§ Task description
Each word in the data below should be copied exactly; the images should not.

Extracted records:
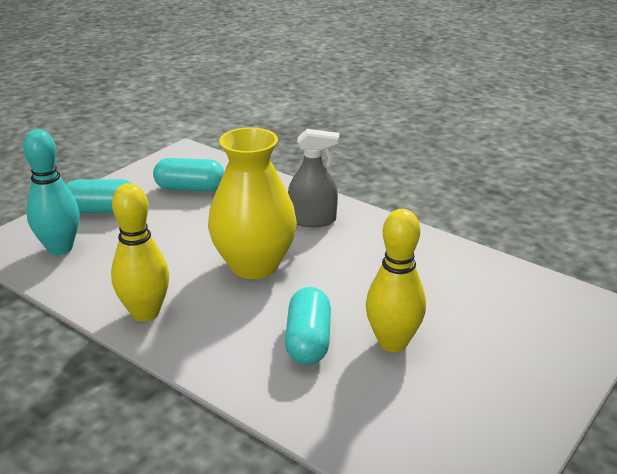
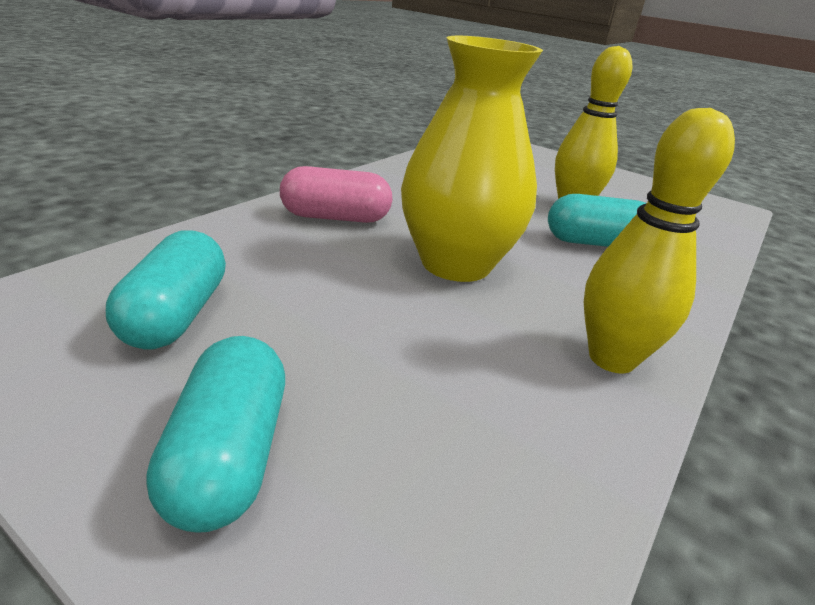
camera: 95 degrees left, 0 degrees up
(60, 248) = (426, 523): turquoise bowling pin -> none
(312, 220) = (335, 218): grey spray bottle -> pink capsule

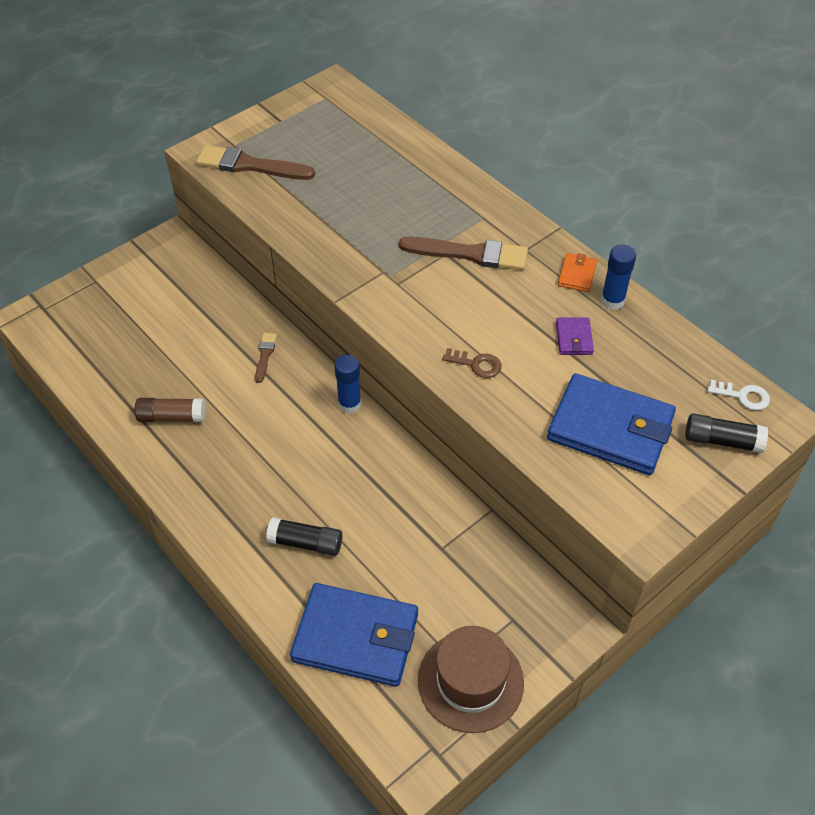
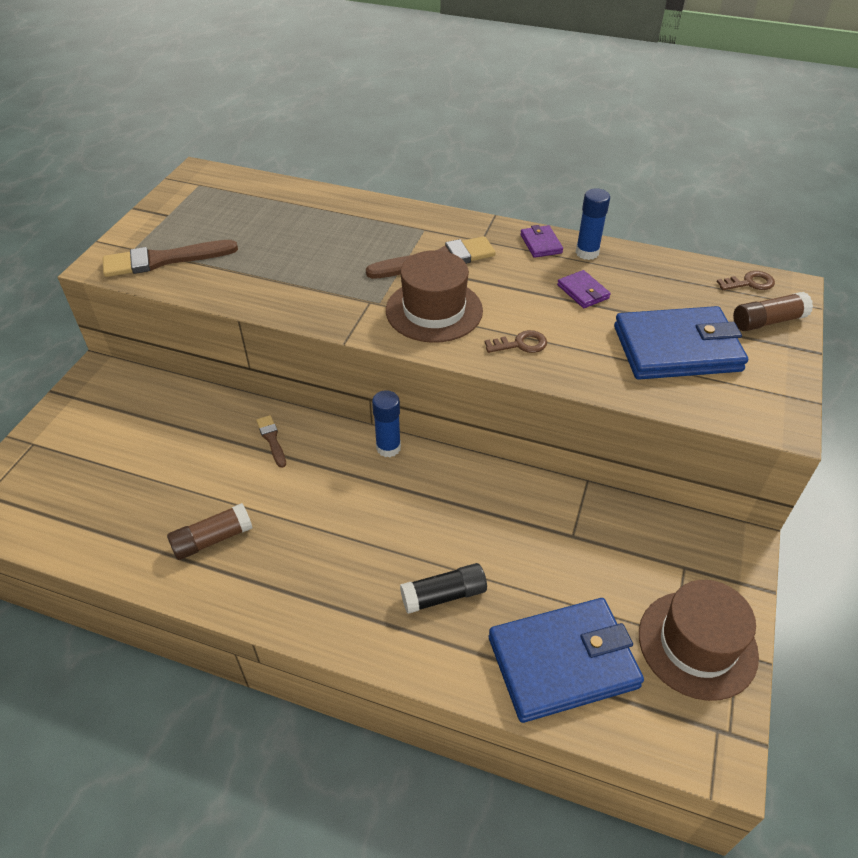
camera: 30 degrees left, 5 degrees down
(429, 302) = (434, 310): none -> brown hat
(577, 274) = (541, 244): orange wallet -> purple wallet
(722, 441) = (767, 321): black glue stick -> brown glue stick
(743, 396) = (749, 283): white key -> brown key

§ Response to this exercise
camera: 95 degrees left, 0 degrees up
(60, 248) = (426, 523): turquoise bowling pin -> none
(312, 220) = (335, 218): grey spray bottle -> pink capsule

camera: 30 degrees left, 5 degrees down
(429, 302) = (434, 310): none -> brown hat
(577, 274) = (541, 244): orange wallet -> purple wallet
(722, 441) = (767, 321): black glue stick -> brown glue stick
(743, 396) = (749, 283): white key -> brown key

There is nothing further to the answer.